◆ WHAT YOU HAVE TO DO ◆
Please repeat every entry, keeping each one exactly the same.

[Saved entries]
----
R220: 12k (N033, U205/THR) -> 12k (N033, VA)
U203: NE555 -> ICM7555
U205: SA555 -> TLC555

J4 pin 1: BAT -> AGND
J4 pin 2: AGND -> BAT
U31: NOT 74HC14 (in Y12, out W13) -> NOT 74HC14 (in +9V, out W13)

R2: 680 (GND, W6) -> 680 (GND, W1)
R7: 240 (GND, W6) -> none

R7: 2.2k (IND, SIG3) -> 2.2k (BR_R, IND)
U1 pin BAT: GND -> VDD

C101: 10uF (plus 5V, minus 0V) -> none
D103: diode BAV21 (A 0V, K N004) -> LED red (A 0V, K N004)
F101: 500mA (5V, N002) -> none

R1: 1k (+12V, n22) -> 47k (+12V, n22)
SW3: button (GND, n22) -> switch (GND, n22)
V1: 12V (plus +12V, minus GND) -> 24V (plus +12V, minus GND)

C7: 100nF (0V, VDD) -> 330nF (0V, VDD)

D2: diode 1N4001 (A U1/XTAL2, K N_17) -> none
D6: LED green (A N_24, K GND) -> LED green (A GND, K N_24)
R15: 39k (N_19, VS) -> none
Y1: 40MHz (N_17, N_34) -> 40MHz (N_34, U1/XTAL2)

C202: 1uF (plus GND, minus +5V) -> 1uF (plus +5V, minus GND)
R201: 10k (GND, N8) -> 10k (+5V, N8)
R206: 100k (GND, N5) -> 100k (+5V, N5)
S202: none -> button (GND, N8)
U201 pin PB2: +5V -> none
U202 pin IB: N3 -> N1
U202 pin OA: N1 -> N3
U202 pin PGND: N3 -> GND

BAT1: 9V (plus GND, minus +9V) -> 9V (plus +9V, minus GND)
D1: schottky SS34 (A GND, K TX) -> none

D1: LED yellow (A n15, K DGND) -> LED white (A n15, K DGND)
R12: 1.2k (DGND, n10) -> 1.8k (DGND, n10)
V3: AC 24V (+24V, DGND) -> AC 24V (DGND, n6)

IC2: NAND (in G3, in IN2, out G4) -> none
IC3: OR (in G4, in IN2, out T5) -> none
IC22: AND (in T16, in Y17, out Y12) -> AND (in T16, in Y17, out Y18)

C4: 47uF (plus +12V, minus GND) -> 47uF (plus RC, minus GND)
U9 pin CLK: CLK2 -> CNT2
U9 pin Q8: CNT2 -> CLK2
----
◆ EXERCISE ANSWER ◆
R220: 12k (N033, U205/THR) -> 12k (N033, VA)
U203: NE555 -> ICM7555
U205: SA555 -> TLC555

J4 pin 1: BAT -> AGND
J4 pin 2: AGND -> BAT
U31: NOT 74HC14 (in Y12, out W13) -> NOT 74HC14 (in +9V, out W13)

R2: 680 (GND, W6) -> 680 (GND, W1)
R7: 240 (GND, W6) -> none

R7: 2.2k (IND, SIG3) -> 2.2k (BR_R, IND)
U1 pin BAT: GND -> VDD

C101: 10uF (plus 5V, minus 0V) -> none
D103: diode BAV21 (A 0V, K N004) -> LED red (A 0V, K N004)
F101: 500mA (5V, N002) -> none

R1: 1k (+12V, n22) -> 47k (+12V, n22)
SW3: button (GND, n22) -> switch (GND, n22)
V1: 12V (plus +12V, minus GND) -> 24V (plus +12V, minus GND)

C7: 100nF (0V, VDD) -> 330nF (0V, VDD)

D2: diode 1N4001 (A U1/XTAL2, K N_17) -> none
D6: LED green (A N_24, K GND) -> LED green (A GND, K N_24)
R15: 39k (N_19, VS) -> none
Y1: 40MHz (N_17, N_34) -> 40MHz (N_34, U1/XTAL2)

C202: 1uF (plus GND, minus +5V) -> 1uF (plus +5V, minus GND)
R201: 10k (GND, N8) -> 10k (+5V, N8)
R206: 100k (GND, N5) -> 100k (+5V, N5)
S202: none -> button (GND, N8)
U201 pin PB2: +5V -> none
U202 pin IB: N3 -> N1
U202 pin OA: N1 -> N3
U202 pin PGND: N3 -> GND

BAT1: 9V (plus GND, minus +9V) -> 9V (plus +9V, minus GND)
D1: schottky SS34 (A GND, K TX) -> none

D1: LED yellow (A n15, K DGND) -> LED white (A n15, K DGND)
R12: 1.2k (DGND, n10) -> 1.8k (DGND, n10)
V3: AC 24V (+24V, DGND) -> AC 24V (DGND, n6)

IC2: NAND (in G3, in IN2, out G4) -> none
IC3: OR (in G4, in IN2, out T5) -> none
IC22: AND (in T16, in Y17, out Y12) -> AND (in T16, in Y17, out Y18)

C4: 47uF (plus +12V, minus GND) -> 47uF (plus RC, minus GND)
U9 pin CLK: CLK2 -> CNT2
U9 pin Q8: CNT2 -> CLK2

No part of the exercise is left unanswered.